── Information provided

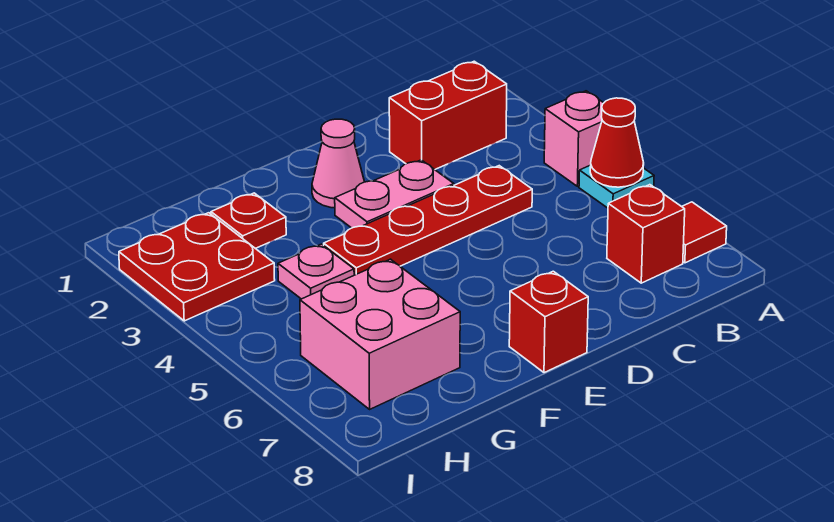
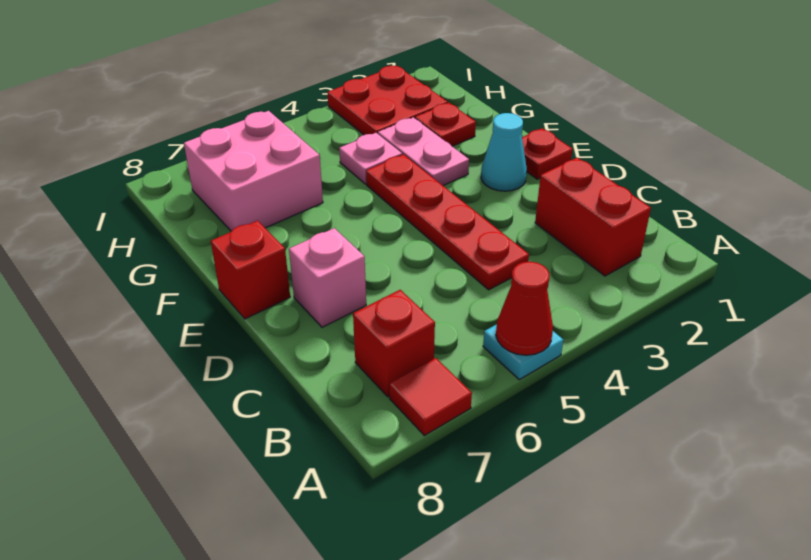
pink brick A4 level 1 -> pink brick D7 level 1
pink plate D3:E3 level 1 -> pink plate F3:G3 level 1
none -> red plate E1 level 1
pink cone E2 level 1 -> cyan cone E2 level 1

────

#### [Activity]
Write down exactly the line that contains "none -> red plate E1 level 1" along with all later lines of the material, ending at its final line.

#### [Written solution]
none -> red plate E1 level 1
pink cone E2 level 1 -> cyan cone E2 level 1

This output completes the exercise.